[TASK BRIEF]: Pictures stay out; everything else in the listing below is to be restated word for word.

[RECORDS FOR THE EXERCISE]:
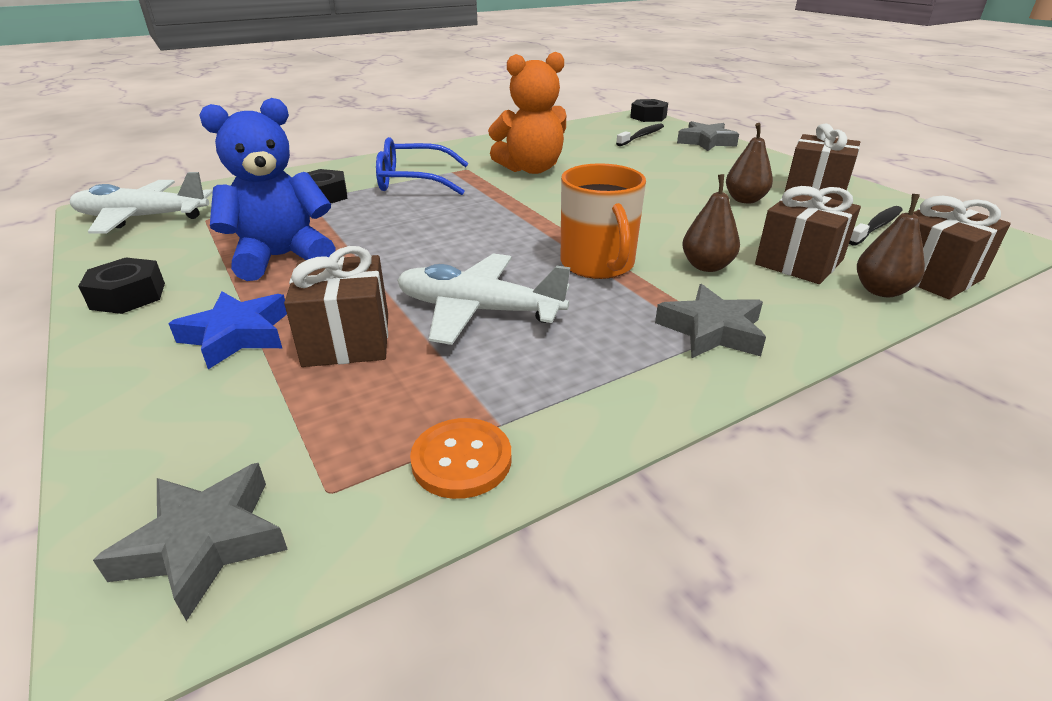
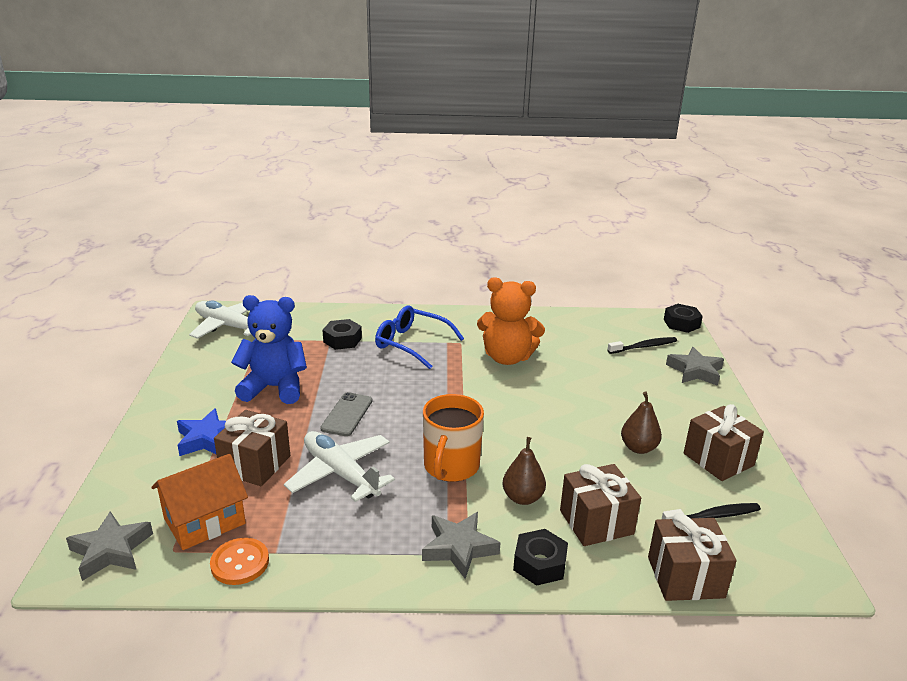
camera: 30 degrees right, 5 degrees down
black nut [78,258,165,314] -> black nut moved to [513,529,568,586]
brown pear [857,194,925,297] -> none
none -> orange house [152,454,248,550]
none -> grey phone [320,392,372,436]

[OUTPUT BELOW]:
camera: 30 degrees right, 5 degrees down
black nut [78,258,165,314] -> black nut moved to [513,529,568,586]
brown pear [857,194,925,297] -> none
none -> orange house [152,454,248,550]
none -> grey phone [320,392,372,436]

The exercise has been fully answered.